§ **RECORDS TO USE**
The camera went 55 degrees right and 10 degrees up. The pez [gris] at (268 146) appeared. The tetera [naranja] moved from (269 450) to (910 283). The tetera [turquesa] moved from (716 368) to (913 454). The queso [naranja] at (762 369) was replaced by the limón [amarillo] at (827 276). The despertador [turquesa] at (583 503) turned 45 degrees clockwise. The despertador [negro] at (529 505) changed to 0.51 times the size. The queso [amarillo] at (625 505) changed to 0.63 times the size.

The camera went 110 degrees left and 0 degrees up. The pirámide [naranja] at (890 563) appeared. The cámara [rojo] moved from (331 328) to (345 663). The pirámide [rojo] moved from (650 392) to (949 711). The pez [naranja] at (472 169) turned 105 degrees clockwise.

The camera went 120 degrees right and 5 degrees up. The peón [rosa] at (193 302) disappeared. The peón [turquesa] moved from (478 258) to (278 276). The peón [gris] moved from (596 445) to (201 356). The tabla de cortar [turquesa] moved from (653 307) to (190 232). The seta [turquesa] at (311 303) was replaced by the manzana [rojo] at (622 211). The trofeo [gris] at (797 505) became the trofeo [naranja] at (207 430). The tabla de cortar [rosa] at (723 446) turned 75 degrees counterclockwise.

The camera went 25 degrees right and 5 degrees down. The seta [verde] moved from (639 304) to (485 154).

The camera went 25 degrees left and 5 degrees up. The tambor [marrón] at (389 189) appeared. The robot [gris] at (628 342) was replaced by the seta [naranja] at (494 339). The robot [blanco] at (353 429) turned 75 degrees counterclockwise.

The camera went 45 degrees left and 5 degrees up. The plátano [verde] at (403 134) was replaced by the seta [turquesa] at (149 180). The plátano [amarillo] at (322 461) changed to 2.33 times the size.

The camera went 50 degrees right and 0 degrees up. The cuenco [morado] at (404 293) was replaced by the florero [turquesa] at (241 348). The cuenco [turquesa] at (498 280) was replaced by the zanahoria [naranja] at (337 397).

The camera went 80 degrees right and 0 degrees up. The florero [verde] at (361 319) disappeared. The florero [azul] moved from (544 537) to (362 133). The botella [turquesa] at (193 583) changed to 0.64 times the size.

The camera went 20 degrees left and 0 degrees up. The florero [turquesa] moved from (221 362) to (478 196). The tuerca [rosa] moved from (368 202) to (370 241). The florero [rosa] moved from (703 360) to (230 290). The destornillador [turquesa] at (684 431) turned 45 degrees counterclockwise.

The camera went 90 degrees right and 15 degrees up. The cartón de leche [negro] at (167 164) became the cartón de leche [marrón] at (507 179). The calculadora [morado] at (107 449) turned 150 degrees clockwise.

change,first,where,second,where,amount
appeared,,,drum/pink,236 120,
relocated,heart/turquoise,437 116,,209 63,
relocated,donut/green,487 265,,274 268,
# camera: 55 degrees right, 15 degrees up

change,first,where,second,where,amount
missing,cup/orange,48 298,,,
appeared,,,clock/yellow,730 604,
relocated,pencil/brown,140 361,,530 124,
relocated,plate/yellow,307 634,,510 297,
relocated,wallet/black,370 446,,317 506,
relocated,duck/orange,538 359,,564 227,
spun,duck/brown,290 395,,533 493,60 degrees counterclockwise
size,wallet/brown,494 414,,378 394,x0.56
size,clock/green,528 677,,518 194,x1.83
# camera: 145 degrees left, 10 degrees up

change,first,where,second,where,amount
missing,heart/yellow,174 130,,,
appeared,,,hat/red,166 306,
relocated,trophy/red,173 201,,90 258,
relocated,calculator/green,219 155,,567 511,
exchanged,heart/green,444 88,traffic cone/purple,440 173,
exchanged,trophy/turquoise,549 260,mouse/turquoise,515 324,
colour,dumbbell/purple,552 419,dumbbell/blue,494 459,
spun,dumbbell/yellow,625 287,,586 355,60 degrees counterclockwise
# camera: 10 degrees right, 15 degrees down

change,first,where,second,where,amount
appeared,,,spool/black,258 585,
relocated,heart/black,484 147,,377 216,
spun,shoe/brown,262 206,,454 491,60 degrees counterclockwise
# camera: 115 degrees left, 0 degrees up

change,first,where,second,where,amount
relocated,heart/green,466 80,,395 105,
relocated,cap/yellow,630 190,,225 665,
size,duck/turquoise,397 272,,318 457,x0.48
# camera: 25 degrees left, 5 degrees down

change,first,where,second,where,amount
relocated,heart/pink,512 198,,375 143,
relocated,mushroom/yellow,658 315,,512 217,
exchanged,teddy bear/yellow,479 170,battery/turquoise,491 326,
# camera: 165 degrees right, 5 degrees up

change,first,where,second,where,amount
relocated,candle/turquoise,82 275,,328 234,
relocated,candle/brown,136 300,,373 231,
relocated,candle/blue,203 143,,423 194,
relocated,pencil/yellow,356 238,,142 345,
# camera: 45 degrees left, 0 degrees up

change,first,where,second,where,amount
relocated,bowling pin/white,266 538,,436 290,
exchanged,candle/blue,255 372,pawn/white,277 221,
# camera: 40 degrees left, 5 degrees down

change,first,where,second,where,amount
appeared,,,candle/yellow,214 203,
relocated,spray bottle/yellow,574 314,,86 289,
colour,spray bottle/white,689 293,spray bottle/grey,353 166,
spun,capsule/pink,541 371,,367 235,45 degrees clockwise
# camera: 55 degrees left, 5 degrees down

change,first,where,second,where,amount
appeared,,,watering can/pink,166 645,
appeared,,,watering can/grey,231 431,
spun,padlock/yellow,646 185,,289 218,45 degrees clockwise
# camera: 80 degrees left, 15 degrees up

§ **DIRECTIONS FOR THIS TASK**
Would you transcribe the records above exactly, leaving nothing out?

§ **WRITTEN RESPONSE**
The camera went 55 degrees right and 10 degrees up. The pez [gris] at (268 146) appeared. The tetera [naranja] moved from (269 450) to (910 283). The tetera [turquesa] moved from (716 368) to (913 454). The queso [naranja] at (762 369) was replaced by the limón [amarillo] at (827 276). The despertador [turquesa] at (583 503) turned 45 degrees clockwise. The despertador [negro] at (529 505) changed to 0.51 times the size. The queso [amarillo] at (625 505) changed to 0.63 times the size.

The camera went 110 degrees left and 0 degrees up. The pirámide [naranja] at (890 563) appeared. The cámara [rojo] moved from (331 328) to (345 663). The pirámide [rojo] moved from (650 392) to (949 711). The pez [naranja] at (472 169) turned 105 degrees clockwise.

The camera went 120 degrees right and 5 degrees up. The peón [rosa] at (193 302) disappeared. The peón [turquesa] moved from (478 258) to (278 276). The peón [gris] moved from (596 445) to (201 356). The tabla de cortar [turquesa] moved from (653 307) to (190 232). The seta [turquesa] at (311 303) was replaced by the manzana [rojo] at (622 211). The trofeo [gris] at (797 505) became the trofeo [naranja] at (207 430). The tabla de cortar [rosa] at (723 446) turned 75 degrees counterclockwise.

The camera went 25 degrees right and 5 degrees down. The seta [verde] moved from (639 304) to (485 154).

The camera went 25 degrees left and 5 degrees up. The tambor [marrón] at (389 189) appeared. The robot [gris] at (628 342) was replaced by the seta [naranja] at (494 339). The robot [blanco] at (353 429) turned 75 degrees counterclockwise.

The camera went 45 degrees left and 5 degrees up. The plátano [verde] at (403 134) was replaced by the seta [turquesa] at (149 180). The plátano [amarillo] at (322 461) changed to 2.33 times the size.

The camera went 50 degrees right and 0 degrees up. The cuenco [morado] at (404 293) was replaced by the florero [turquesa] at (241 348). The cuenco [turquesa] at (498 280) was replaced by the zanahoria [naranja] at (337 397).

The camera went 80 degrees right and 0 degrees up. The florero [verde] at (361 319) disappeared. The florero [azul] moved from (544 537) to (362 133). The botella [turquesa] at (193 583) changed to 0.64 times the size.

The camera went 20 degrees left and 0 degrees up. The florero [turquesa] moved from (221 362) to (478 196). The tuerca [rosa] moved from (368 202) to (370 241). The florero [rosa] moved from (703 360) to (230 290). The destornillador [turquesa] at (684 431) turned 45 degrees counterclockwise.

The camera went 90 degrees right and 15 degrees up. The cartón de leche [negro] at (167 164) became the cartón de leche [marrón] at (507 179). The calculadora [morado] at (107 449) turned 150 degrees clockwise.

change,first,where,second,where,amount
appeared,,,drum/pink,236 120,
relocated,heart/turquoise,437 116,,209 63,
relocated,donut/green,487 265,,274 268,
# camera: 55 degrees right, 15 degrees up

change,first,where,second,where,amount
missing,cup/orange,48 298,,,
appeared,,,clock/yellow,730 604,
relocated,pencil/brown,140 361,,530 124,
relocated,plate/yellow,307 634,,510 297,
relocated,wallet/black,370 446,,317 506,
relocated,duck/orange,538 359,,564 227,
spun,duck/brown,290 395,,533 493,60 degrees counterclockwise
size,wallet/brown,494 414,,378 394,x0.56
size,clock/green,528 677,,518 194,x1.83
# camera: 145 degrees left, 10 degrees up

change,first,where,second,where,amount
missing,heart/yellow,174 130,,,
appeared,,,hat/red,166 306,
relocated,trophy/red,173 201,,90 258,
relocated,calculator/green,219 155,,567 511,
exchanged,heart/green,444 88,traffic cone/purple,440 173,
exchanged,trophy/turquoise,549 260,mouse/turquoise,515 324,
colour,dumbbell/purple,552 419,dumbbell/blue,494 459,
spun,dumbbell/yellow,625 287,,586 355,60 degrees counterclockwise
# camera: 10 degrees right, 15 degrees down

change,first,where,second,where,amount
appeared,,,spool/black,258 585,
relocated,heart/black,484 147,,377 216,
spun,shoe/brown,262 206,,454 491,60 degrees counterclockwise
# camera: 115 degrees left, 0 degrees up

change,first,where,second,where,amount
relocated,heart/green,466 80,,395 105,
relocated,cap/yellow,630 190,,225 665,
size,duck/turquoise,397 272,,318 457,x0.48
# camera: 25 degrees left, 5 degrees down

change,first,where,second,where,amount
relocated,heart/pink,512 198,,375 143,
relocated,mushroom/yellow,658 315,,512 217,
exchanged,teddy bear/yellow,479 170,battery/turquoise,491 326,
# camera: 165 degrees right, 5 degrees up

change,first,where,second,where,amount
relocated,candle/turquoise,82 275,,328 234,
relocated,candle/brown,136 300,,373 231,
relocated,candle/blue,203 143,,423 194,
relocated,pencil/yellow,356 238,,142 345,
# camera: 45 degrees left, 0 degrees up

change,first,where,second,where,amount
relocated,bowling pin/white,266 538,,436 290,
exchanged,candle/blue,255 372,pawn/white,277 221,
# camera: 40 degrees left, 5 degrees down

change,first,where,second,where,amount
appeared,,,candle/yellow,214 203,
relocated,spray bottle/yellow,574 314,,86 289,
colour,spray bottle/white,689 293,spray bottle/grey,353 166,
spun,capsule/pink,541 371,,367 235,45 degrees clockwise
# camera: 55 degrees left, 5 degrees down

change,first,where,second,where,amount
appeared,,,watering can/pink,166 645,
appeared,,,watering can/grey,231 431,
spun,padlock/yellow,646 185,,289 218,45 degrees clockwise
# camera: 80 degrees left, 15 degrees up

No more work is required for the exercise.